> THE INPUT
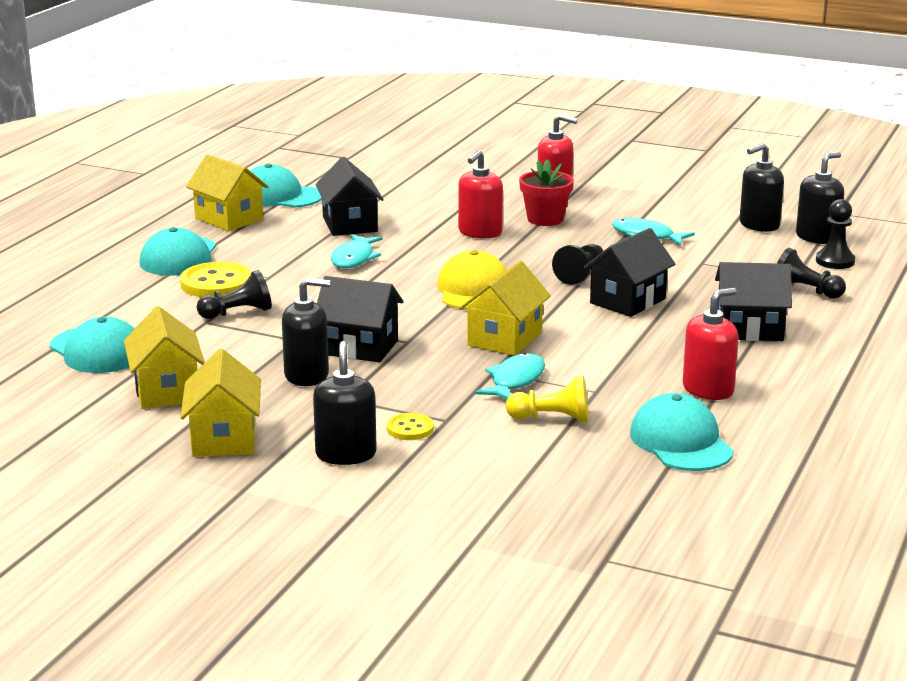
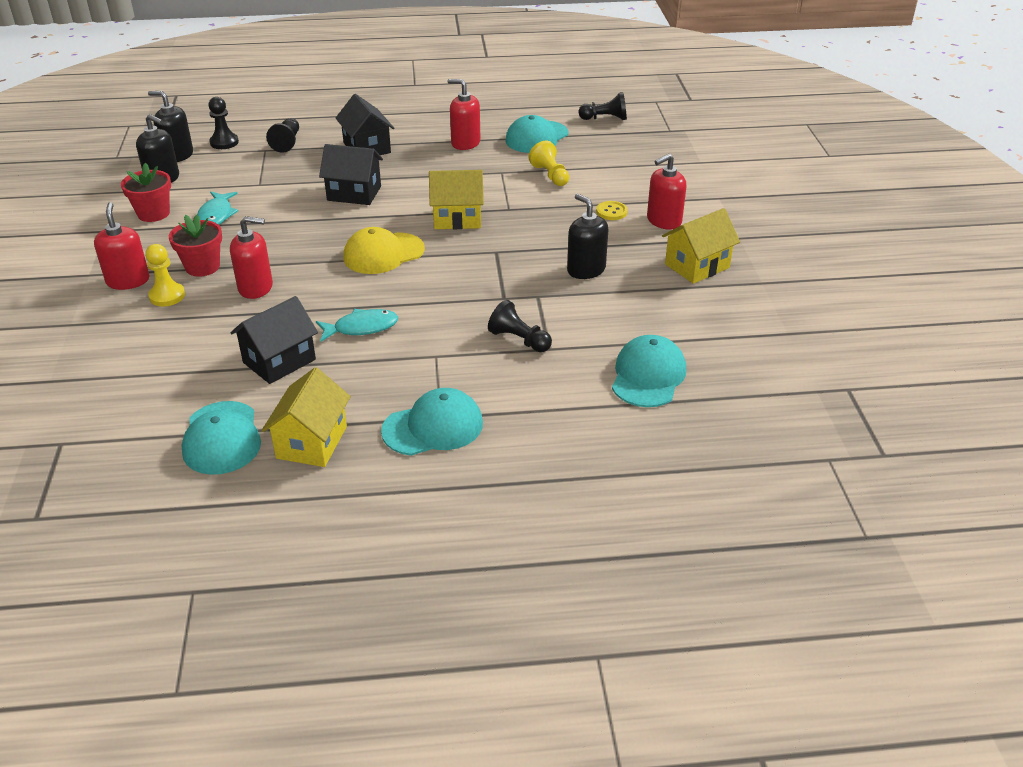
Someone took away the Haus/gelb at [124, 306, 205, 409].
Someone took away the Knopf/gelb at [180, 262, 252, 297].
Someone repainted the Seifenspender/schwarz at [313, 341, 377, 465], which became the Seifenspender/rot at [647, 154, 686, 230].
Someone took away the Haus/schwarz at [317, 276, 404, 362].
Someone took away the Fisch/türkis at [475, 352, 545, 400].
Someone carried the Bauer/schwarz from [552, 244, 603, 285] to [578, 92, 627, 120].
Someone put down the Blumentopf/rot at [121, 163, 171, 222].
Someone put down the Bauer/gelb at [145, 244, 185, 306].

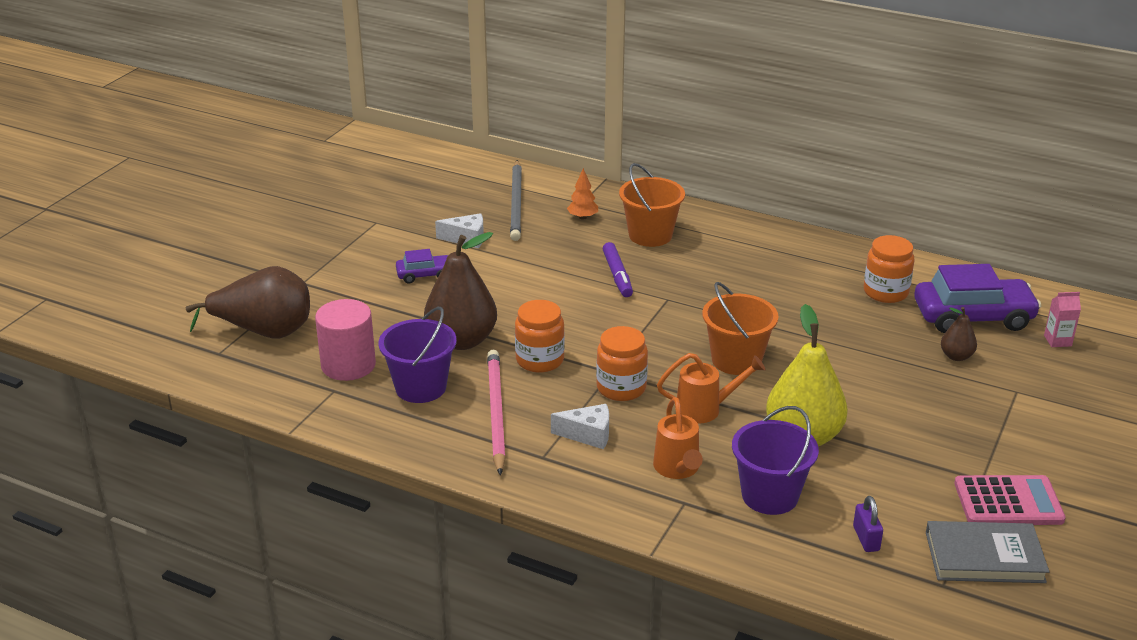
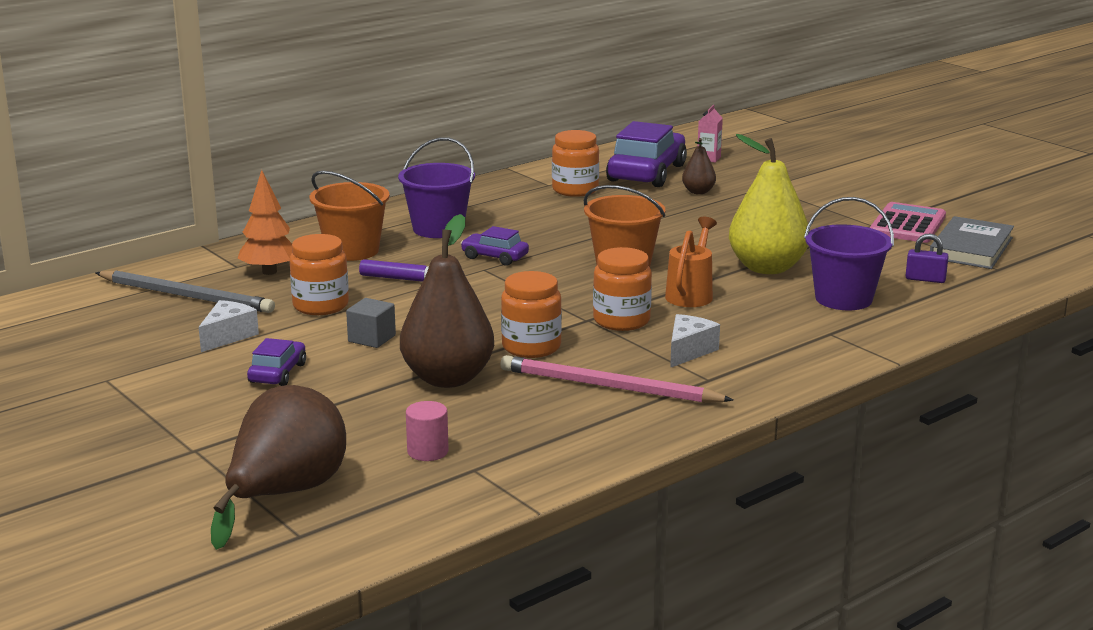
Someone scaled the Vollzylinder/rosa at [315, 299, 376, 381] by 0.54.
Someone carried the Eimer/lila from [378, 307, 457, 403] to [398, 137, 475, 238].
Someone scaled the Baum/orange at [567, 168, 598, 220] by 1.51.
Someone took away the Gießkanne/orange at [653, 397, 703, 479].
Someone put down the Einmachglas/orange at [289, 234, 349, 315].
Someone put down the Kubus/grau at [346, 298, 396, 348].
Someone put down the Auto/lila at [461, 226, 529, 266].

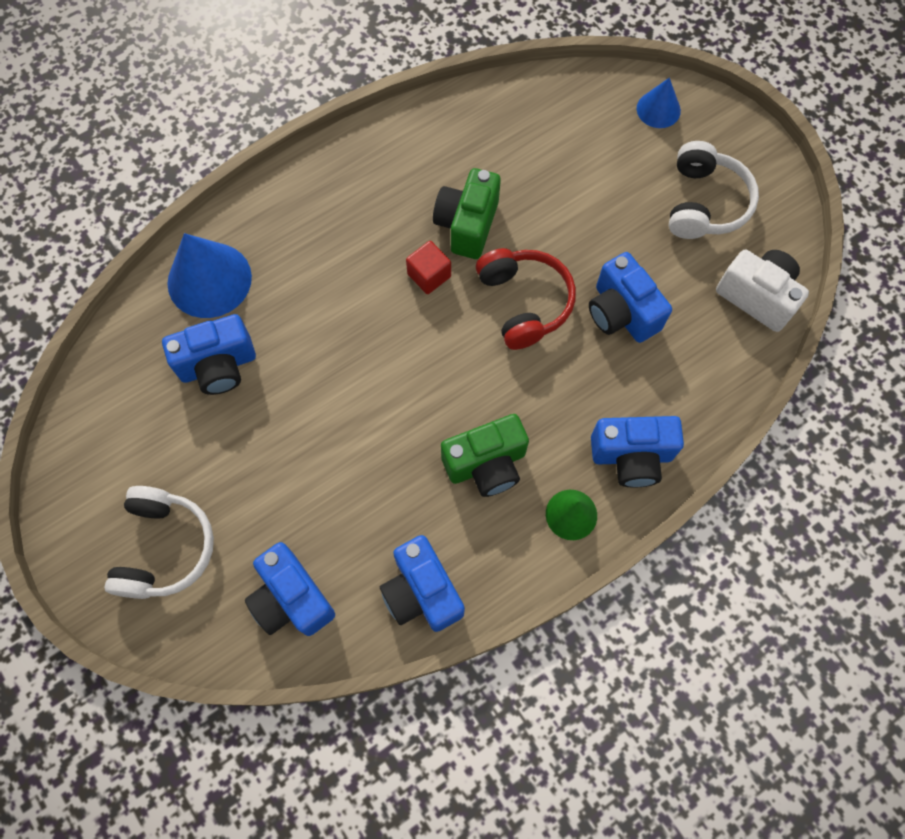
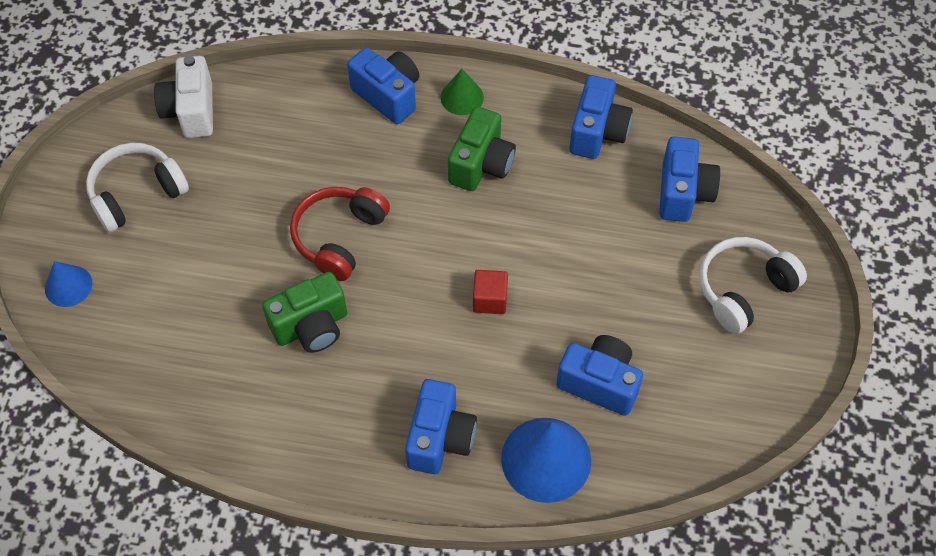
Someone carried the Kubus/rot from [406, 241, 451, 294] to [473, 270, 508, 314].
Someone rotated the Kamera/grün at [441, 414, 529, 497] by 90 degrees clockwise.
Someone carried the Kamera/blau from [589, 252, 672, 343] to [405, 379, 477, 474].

> INSTRUCTIONS TO FOLLOW
Retype the data exactly as it stands, but keep the images out of your copy.

> ANSWER TO THE EXERCISE
Someone took away the Haus/gelb at [124, 306, 205, 409].
Someone took away the Knopf/gelb at [180, 262, 252, 297].
Someone repainted the Seifenspender/schwarz at [313, 341, 377, 465], which became the Seifenspender/rot at [647, 154, 686, 230].
Someone took away the Haus/schwarz at [317, 276, 404, 362].
Someone took away the Fisch/türkis at [475, 352, 545, 400].
Someone carried the Bauer/schwarz from [552, 244, 603, 285] to [578, 92, 627, 120].
Someone put down the Blumentopf/rot at [121, 163, 171, 222].
Someone put down the Bauer/gelb at [145, 244, 185, 306].

Someone scaled the Vollzylinder/rosa at [315, 299, 376, 381] by 0.54.
Someone carried the Eimer/lila from [378, 307, 457, 403] to [398, 137, 475, 238].
Someone scaled the Baum/orange at [567, 168, 598, 220] by 1.51.
Someone took away the Gießkanne/orange at [653, 397, 703, 479].
Someone put down the Einmachglas/orange at [289, 234, 349, 315].
Someone put down the Kubus/grau at [346, 298, 396, 348].
Someone put down the Auto/lila at [461, 226, 529, 266].

Someone carried the Kubus/rot from [406, 241, 451, 294] to [473, 270, 508, 314].
Someone rotated the Kamera/grün at [441, 414, 529, 497] by 90 degrees clockwise.
Someone carried the Kamera/blau from [589, 252, 672, 343] to [405, 379, 477, 474].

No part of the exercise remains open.